> [DATA EXTRACT]
○ ○ ○
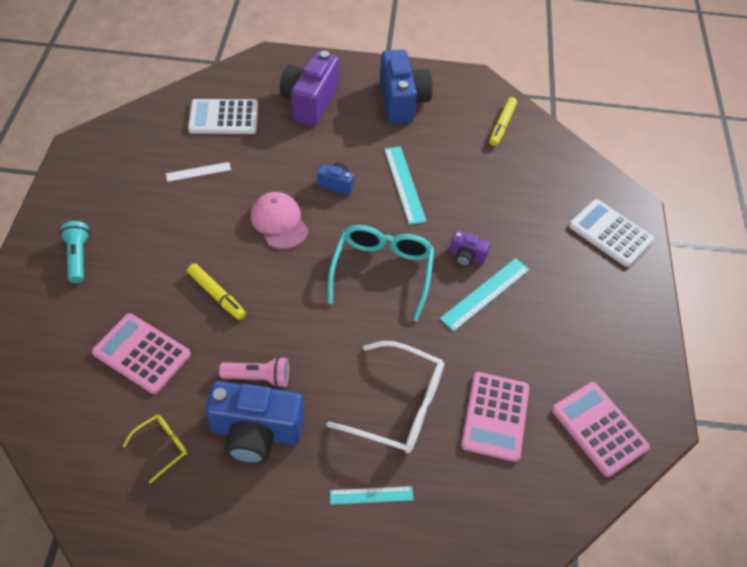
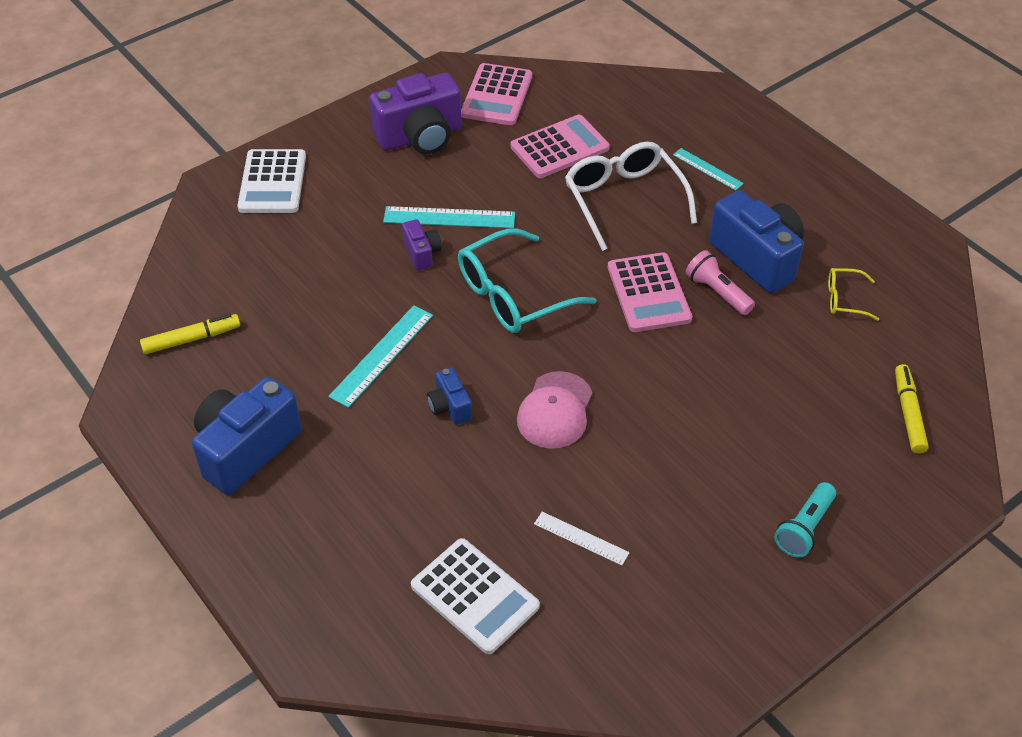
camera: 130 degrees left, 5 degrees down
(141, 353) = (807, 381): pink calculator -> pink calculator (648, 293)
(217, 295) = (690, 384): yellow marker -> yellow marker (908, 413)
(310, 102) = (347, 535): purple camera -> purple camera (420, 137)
○ ○ ○
> [THE PROBLEM]
Within the listing, how many lines carry the word "camera"? Answer with the number alone.

> [RESULT OF THE TASK]
2